- _Recorded data_:
- - -

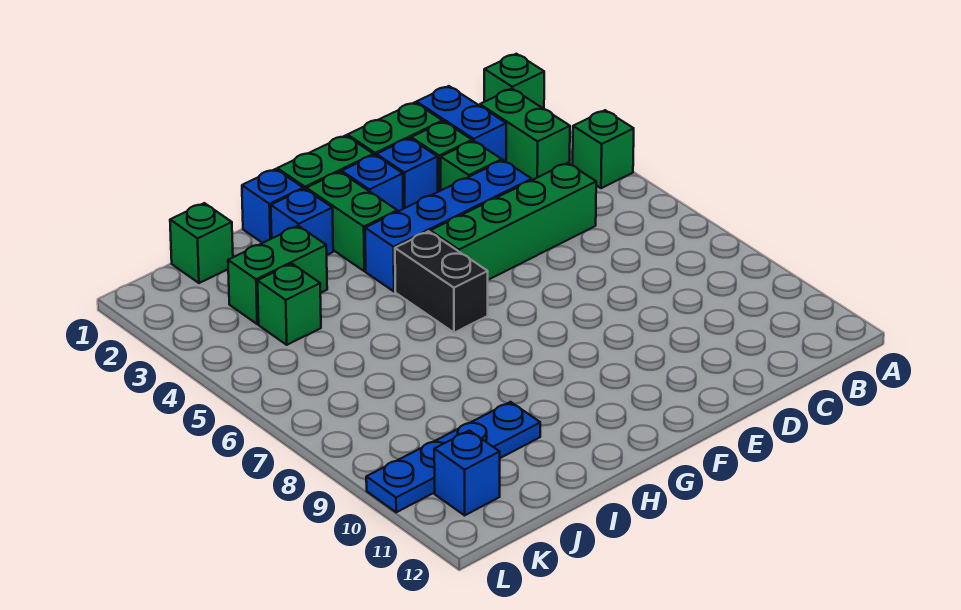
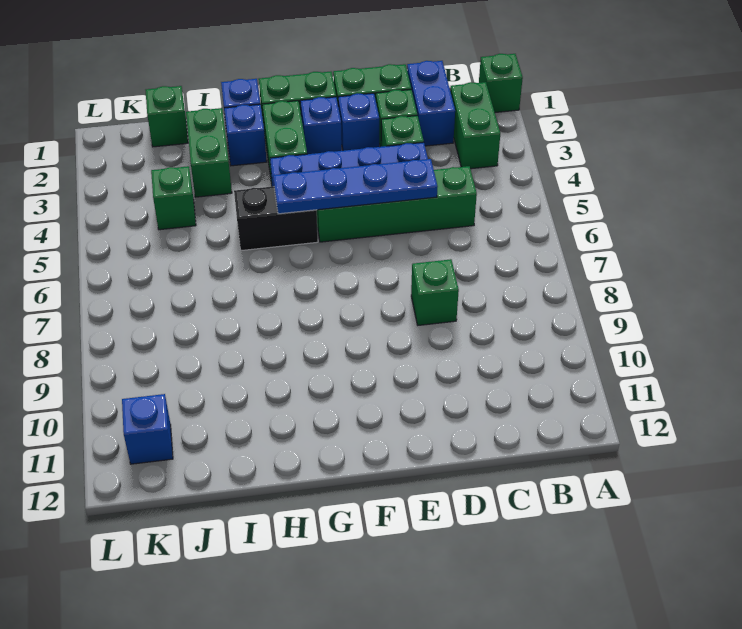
green brick A4 level 1 -> green brick D8 level 1
black brick G5:G6 level 1 -> black brick G5:H5 level 1
green brick I3:J3 level 1 -> green brick I2:I3 level 1
blue plate I10:L10 level 1 -> blue plate D5:G5 level 2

- - -

- _Instructions to follow_: The answer should be an exact copy of the material, with its pictures removed.

- _Expected answer_:
green brick A4 level 1 -> green brick D8 level 1
black brick G5:G6 level 1 -> black brick G5:H5 level 1
green brick I3:J3 level 1 -> green brick I2:I3 level 1
blue plate I10:L10 level 1 -> blue plate D5:G5 level 2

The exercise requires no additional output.